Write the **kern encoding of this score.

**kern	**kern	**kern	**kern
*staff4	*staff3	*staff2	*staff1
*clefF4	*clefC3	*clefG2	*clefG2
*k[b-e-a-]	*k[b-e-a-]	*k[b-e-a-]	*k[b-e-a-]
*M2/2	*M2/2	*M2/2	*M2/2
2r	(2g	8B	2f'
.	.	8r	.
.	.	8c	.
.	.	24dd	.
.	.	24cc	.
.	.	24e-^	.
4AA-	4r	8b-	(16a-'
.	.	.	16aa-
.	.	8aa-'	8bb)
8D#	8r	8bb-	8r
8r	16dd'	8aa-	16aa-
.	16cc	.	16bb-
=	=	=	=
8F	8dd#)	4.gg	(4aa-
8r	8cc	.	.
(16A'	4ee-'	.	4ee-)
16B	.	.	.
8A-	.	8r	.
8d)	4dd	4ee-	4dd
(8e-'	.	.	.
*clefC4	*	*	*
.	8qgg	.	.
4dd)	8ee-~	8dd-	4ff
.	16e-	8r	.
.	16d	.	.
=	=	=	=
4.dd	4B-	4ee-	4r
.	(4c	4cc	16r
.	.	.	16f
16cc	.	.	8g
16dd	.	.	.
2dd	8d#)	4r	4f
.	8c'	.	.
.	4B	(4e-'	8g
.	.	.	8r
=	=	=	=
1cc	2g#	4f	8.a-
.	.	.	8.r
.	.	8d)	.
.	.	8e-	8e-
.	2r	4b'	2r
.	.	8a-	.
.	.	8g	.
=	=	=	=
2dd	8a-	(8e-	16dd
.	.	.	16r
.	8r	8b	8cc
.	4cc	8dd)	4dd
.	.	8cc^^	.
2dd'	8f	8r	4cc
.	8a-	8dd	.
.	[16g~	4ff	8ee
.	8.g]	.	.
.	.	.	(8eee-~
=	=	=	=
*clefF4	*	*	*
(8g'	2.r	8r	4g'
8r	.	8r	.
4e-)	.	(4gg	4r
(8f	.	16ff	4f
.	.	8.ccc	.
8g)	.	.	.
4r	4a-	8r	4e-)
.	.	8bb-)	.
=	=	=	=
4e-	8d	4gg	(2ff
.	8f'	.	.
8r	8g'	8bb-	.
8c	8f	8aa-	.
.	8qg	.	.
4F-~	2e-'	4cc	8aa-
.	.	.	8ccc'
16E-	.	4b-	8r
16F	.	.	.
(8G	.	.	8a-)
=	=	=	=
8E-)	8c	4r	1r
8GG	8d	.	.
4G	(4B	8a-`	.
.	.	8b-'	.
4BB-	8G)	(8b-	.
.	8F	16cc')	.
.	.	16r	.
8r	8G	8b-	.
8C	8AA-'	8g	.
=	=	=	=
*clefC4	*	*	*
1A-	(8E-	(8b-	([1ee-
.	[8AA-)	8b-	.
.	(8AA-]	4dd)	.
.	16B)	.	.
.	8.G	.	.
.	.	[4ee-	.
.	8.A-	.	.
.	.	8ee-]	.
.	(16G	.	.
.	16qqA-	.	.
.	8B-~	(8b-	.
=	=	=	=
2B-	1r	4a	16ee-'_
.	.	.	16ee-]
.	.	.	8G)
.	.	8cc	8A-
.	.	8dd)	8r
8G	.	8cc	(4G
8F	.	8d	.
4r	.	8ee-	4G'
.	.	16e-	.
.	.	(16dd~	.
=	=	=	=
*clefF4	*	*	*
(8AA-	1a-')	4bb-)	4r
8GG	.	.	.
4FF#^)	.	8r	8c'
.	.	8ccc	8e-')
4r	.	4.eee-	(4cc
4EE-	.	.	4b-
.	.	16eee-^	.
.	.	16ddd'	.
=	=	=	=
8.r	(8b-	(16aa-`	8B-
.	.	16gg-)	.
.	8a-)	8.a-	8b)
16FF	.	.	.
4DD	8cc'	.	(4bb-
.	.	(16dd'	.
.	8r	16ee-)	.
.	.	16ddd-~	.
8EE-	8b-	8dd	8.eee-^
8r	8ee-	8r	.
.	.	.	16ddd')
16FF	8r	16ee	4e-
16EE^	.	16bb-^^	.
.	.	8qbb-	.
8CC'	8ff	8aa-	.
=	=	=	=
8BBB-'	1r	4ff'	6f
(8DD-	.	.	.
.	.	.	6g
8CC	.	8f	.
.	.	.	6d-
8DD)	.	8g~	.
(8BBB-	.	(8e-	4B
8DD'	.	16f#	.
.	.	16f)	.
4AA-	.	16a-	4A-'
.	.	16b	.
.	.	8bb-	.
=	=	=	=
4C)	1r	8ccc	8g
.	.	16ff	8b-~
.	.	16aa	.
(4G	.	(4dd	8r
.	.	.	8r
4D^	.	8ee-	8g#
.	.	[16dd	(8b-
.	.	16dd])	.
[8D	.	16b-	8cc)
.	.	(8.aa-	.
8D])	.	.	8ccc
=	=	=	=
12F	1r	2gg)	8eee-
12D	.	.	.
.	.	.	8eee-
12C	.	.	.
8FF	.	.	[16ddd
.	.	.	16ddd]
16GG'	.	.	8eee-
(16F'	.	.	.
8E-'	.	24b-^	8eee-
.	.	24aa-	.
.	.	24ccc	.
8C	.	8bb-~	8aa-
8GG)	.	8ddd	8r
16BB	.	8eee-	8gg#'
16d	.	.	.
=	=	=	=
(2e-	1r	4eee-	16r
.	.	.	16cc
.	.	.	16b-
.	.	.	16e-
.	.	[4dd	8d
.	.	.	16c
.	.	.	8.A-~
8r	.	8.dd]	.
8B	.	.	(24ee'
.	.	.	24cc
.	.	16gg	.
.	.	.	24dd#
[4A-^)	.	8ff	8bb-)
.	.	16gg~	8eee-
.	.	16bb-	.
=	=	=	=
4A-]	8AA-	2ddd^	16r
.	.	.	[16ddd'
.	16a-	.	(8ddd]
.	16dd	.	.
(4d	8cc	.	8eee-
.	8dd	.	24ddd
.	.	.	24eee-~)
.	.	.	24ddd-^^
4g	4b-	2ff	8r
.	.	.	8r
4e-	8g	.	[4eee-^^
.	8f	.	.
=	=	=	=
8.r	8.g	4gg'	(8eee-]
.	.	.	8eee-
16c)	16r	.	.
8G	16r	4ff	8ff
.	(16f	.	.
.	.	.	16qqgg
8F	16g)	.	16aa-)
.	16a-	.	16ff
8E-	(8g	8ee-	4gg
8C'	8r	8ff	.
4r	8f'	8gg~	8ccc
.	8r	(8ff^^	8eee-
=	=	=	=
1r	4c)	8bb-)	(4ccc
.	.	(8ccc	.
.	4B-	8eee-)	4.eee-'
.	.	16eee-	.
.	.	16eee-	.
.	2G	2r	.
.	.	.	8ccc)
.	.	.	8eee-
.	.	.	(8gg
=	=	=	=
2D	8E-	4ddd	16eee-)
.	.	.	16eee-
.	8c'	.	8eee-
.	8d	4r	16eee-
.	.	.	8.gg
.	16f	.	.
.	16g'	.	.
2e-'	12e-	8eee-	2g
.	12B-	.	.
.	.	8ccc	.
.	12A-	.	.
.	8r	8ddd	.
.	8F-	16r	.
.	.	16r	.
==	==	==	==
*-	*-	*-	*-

= = =

Pull out each line of the data that contains the string "kern", counting only matches with the same case.

RESULT
Write the **kern encoding of this score.
**kern	**kern	**kern	**kern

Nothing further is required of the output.